> _Task details_
Return the data verbatim, without pictures.

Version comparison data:
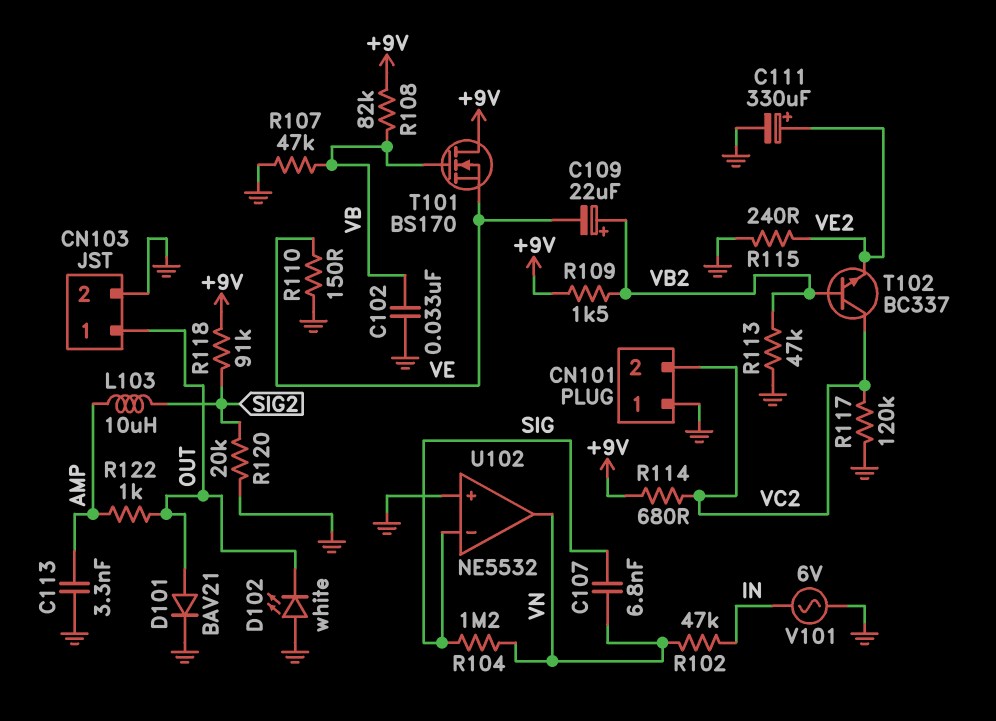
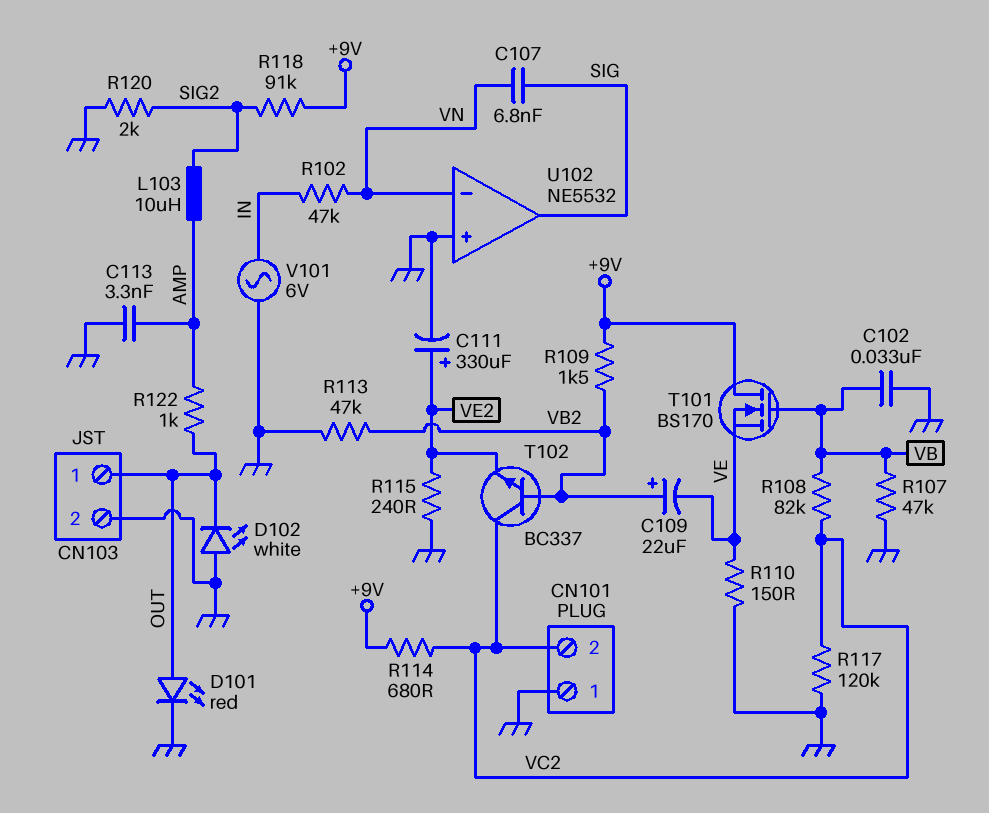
D101: diode BAV21 (A OUT, K GND) -> LED red (A OUT, K GND)
R104: 1.2M (SIG, VN) -> none
R108: 82k (+9V, VB) -> 82k (VB, VC2)
R120: 20k (GND, SIG2) -> 2k (GND, SIG2)
U102 pin in-: SIG -> VN
U102 pin out: VN -> SIG

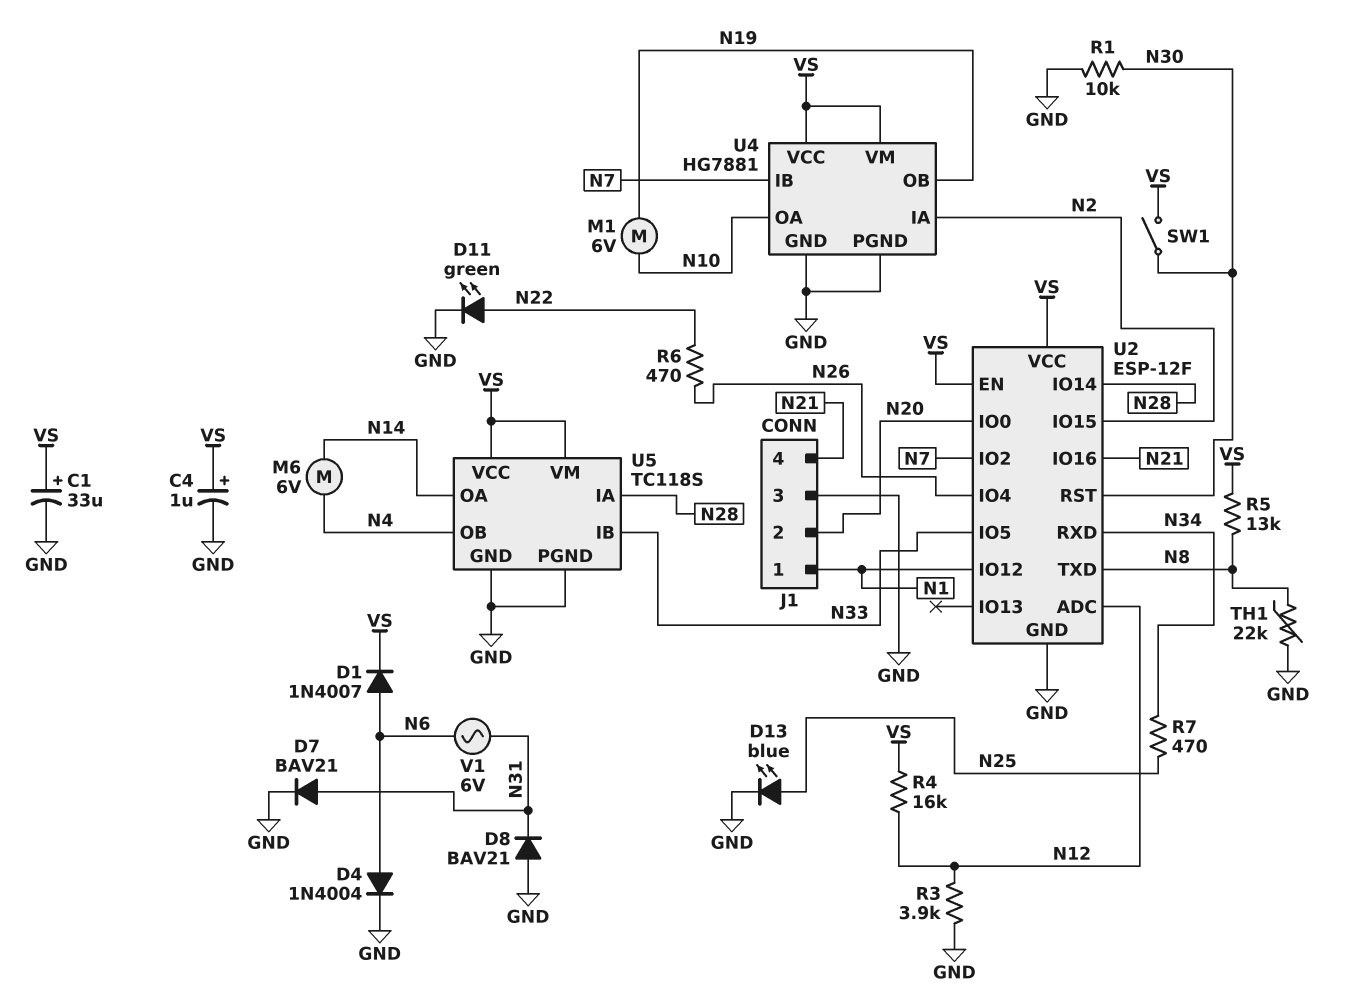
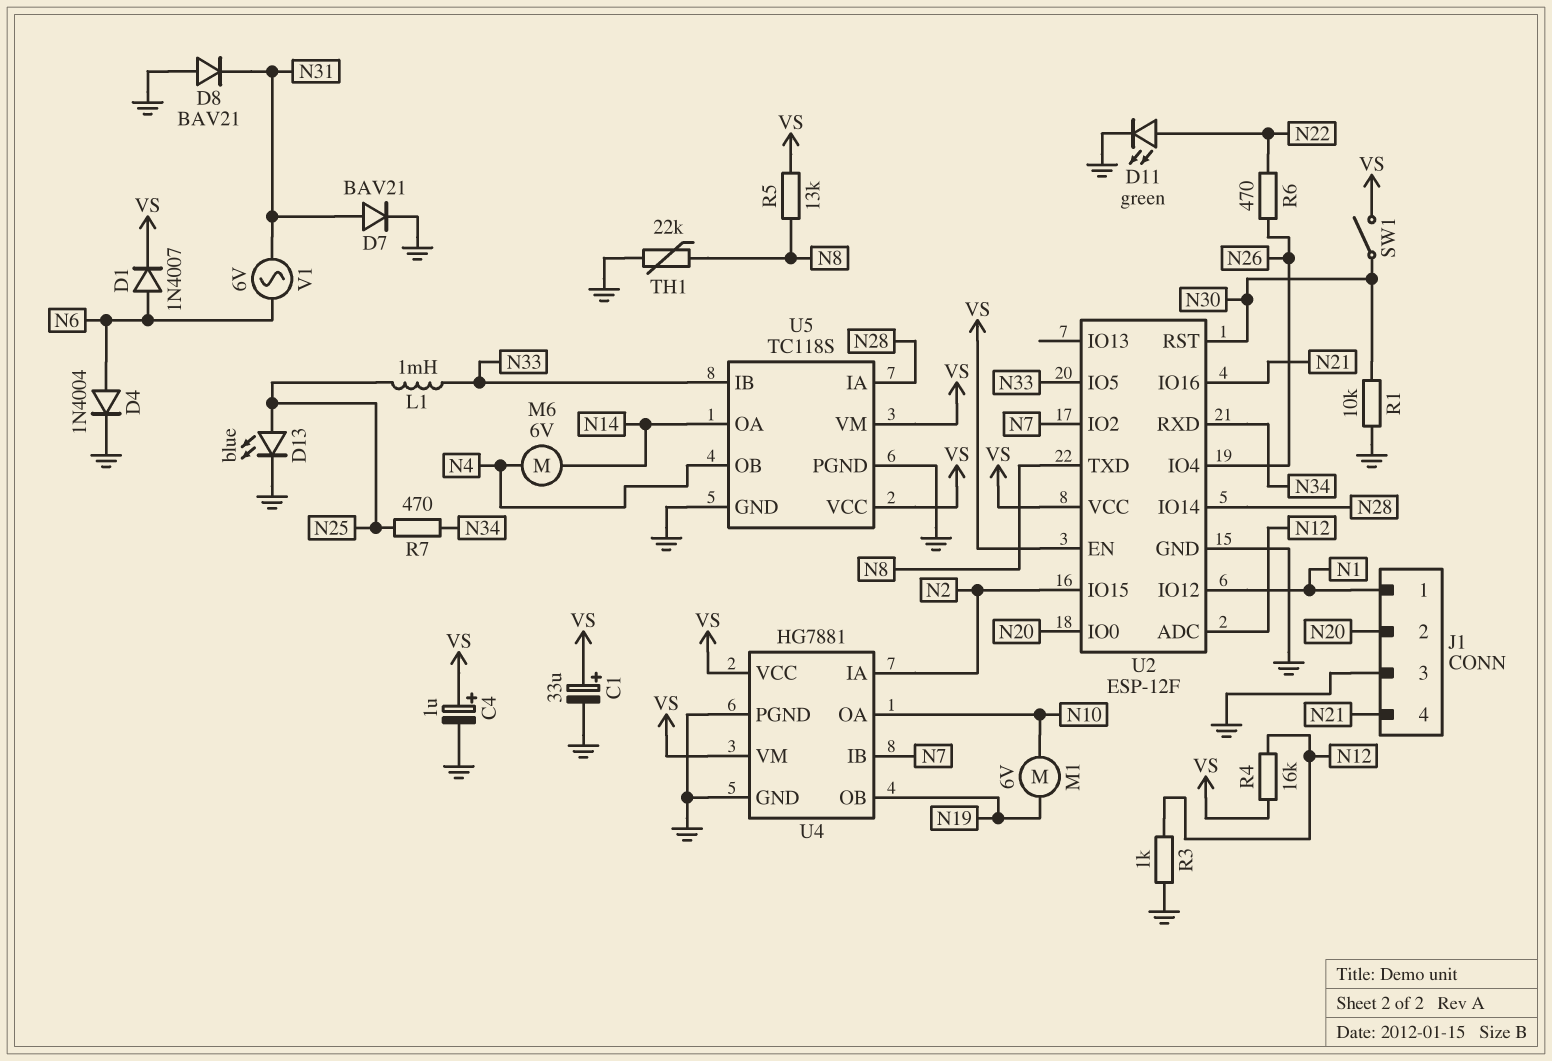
L1: none -> 1mH (N25, N33)
R3: 3.9k (GND, N12) -> 1k (GND, N12)

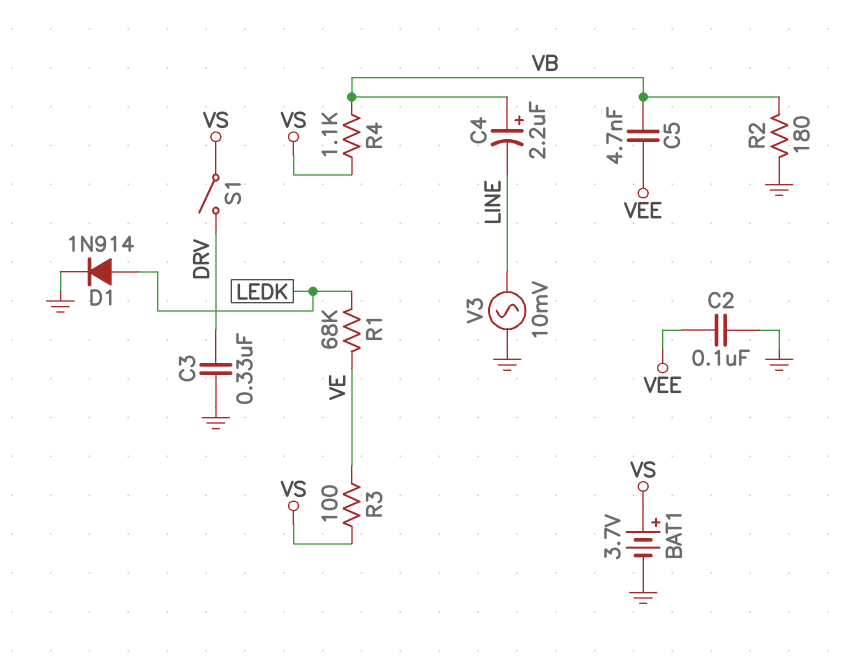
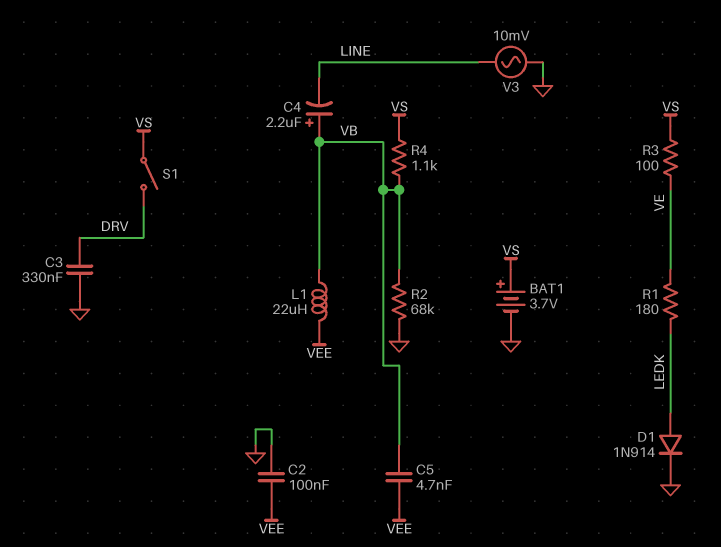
L1: none -> 22uH (VB, VEE)
R1: 68k (LEDK, VE) -> 180 (LEDK, VE)
R2: 180 (GND, VB) -> 68k (GND, VB)

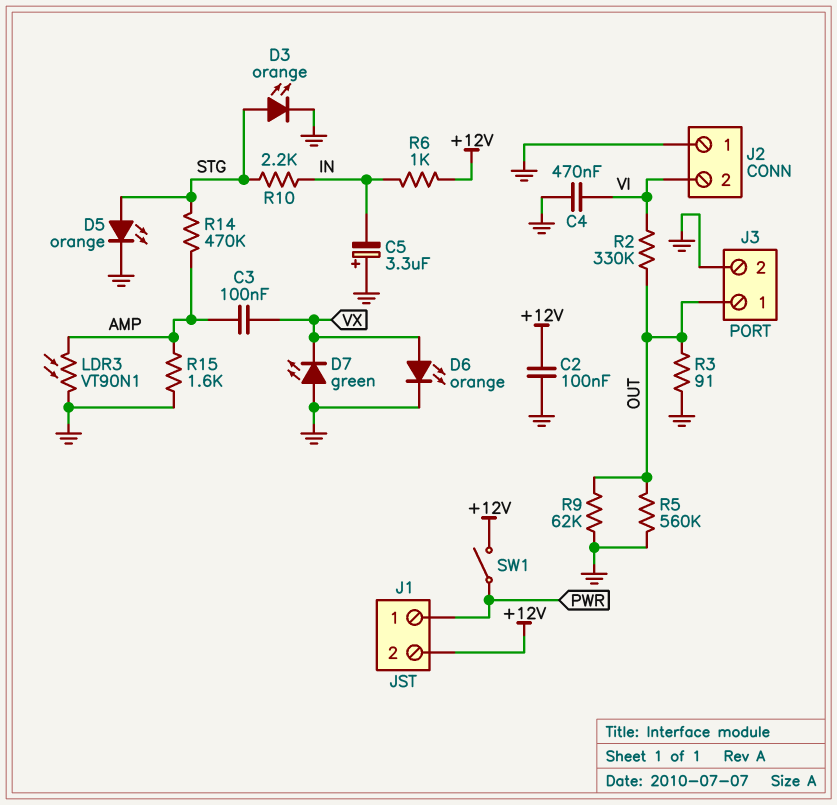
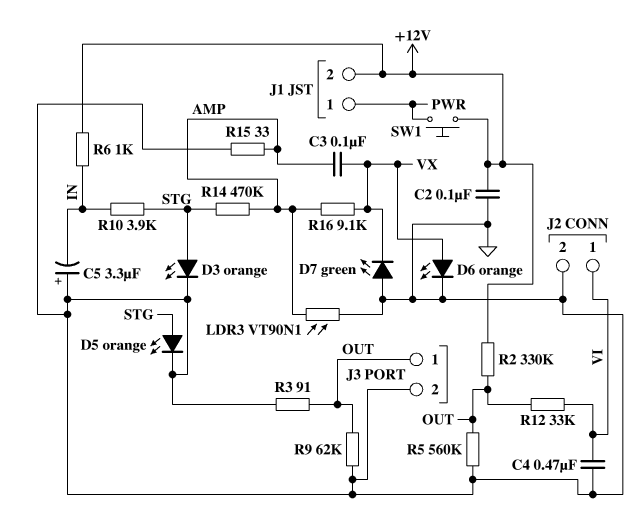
J2 pin 1: GND -> VI
J2 pin 2: VI -> GND
R2: 330k (OUT, VI) -> 330k (+12V, OUT)
R10: 2.2k (IN, STG) -> 3.9k (IN, STG)
R12: none -> 33k (OUT, VI)
R15: 1.6k (AMP, GND) -> 33 (AMP, GND)
R16: none -> 9.1k (AMP, VX)
SW1: switch (+12V, PWR) -> button (+12V, PWR)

> _Written solution_
D101: diode BAV21 (A OUT, K GND) -> LED red (A OUT, K GND)
R104: 1.2M (SIG, VN) -> none
R108: 82k (+9V, VB) -> 82k (VB, VC2)
R120: 20k (GND, SIG2) -> 2k (GND, SIG2)
U102 pin in-: SIG -> VN
U102 pin out: VN -> SIG

L1: none -> 1mH (N25, N33)
R3: 3.9k (GND, N12) -> 1k (GND, N12)

L1: none -> 22uH (VB, VEE)
R1: 68k (LEDK, VE) -> 180 (LEDK, VE)
R2: 180 (GND, VB) -> 68k (GND, VB)

J2 pin 1: GND -> VI
J2 pin 2: VI -> GND
R2: 330k (OUT, VI) -> 330k (+12V, OUT)
R10: 2.2k (IN, STG) -> 3.9k (IN, STG)
R12: none -> 33k (OUT, VI)
R15: 1.6k (AMP, GND) -> 33 (AMP, GND)
R16: none -> 9.1k (AMP, VX)
SW1: switch (+12V, PWR) -> button (+12V, PWR)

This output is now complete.